What is expected | From the entries that follow, reproduce exactly and only the lines from the line with "white hourglass [254,307,304,383]" to the line with "pink boat [774,432,874,520]", endpoints included.

Records |
BEGIN

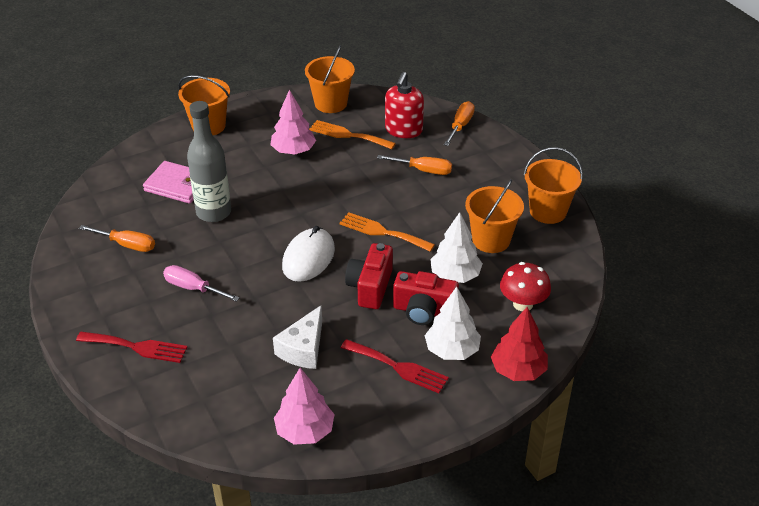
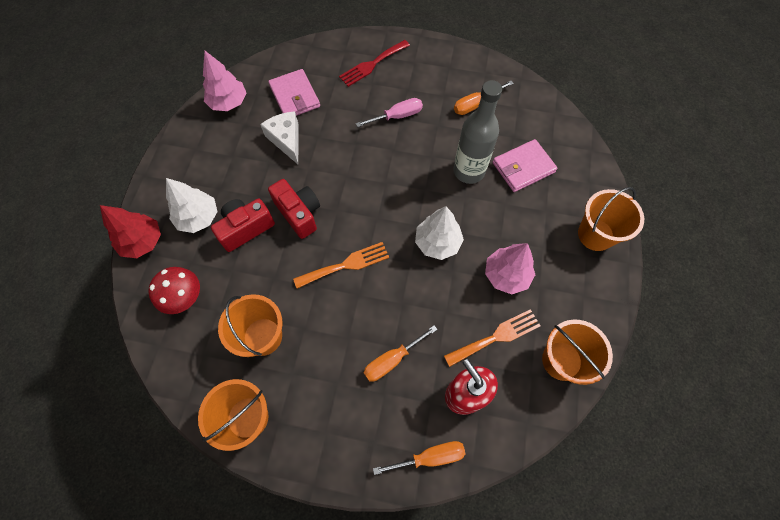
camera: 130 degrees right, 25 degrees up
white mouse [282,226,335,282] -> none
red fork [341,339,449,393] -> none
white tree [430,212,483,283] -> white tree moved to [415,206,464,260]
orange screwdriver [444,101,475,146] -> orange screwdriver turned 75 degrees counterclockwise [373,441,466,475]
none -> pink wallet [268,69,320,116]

END
BEGIN

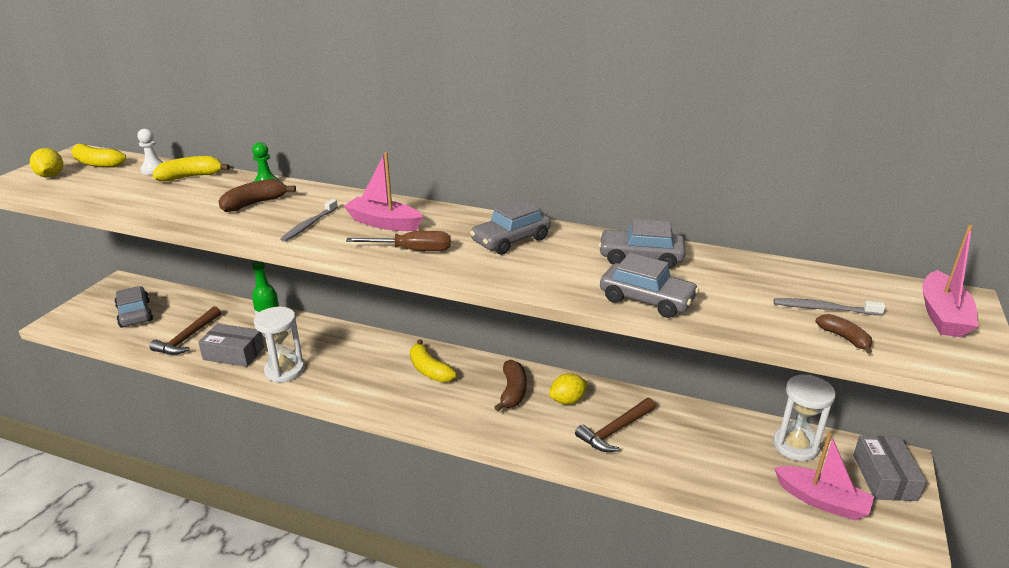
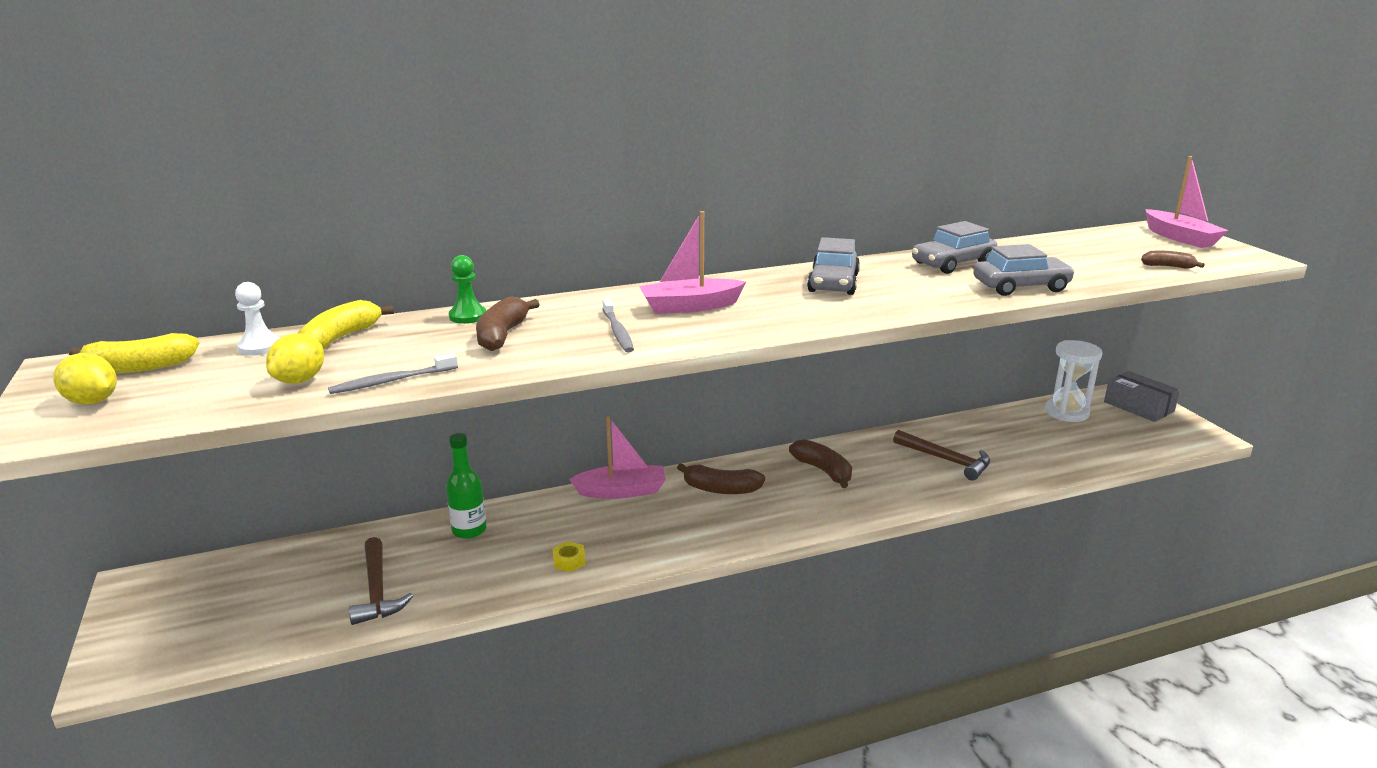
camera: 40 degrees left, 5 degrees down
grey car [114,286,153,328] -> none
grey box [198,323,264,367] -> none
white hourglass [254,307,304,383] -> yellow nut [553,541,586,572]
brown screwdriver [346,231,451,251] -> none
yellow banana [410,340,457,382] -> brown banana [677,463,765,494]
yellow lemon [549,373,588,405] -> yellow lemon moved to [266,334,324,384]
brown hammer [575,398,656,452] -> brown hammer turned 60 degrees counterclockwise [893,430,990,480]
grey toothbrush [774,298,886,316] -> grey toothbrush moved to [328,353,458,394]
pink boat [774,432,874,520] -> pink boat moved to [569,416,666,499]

END

Exercise response |
white hourglass [254,307,304,383] -> yellow nut [553,541,586,572]
brown screwdriver [346,231,451,251] -> none
yellow banana [410,340,457,382] -> brown banana [677,463,765,494]
yellow lemon [549,373,588,405] -> yellow lemon moved to [266,334,324,384]
brown hammer [575,398,656,452] -> brown hammer turned 60 degrees counterclockwise [893,430,990,480]
grey toothbrush [774,298,886,316] -> grey toothbrush moved to [328,353,458,394]
pink boat [774,432,874,520] -> pink boat moved to [569,416,666,499]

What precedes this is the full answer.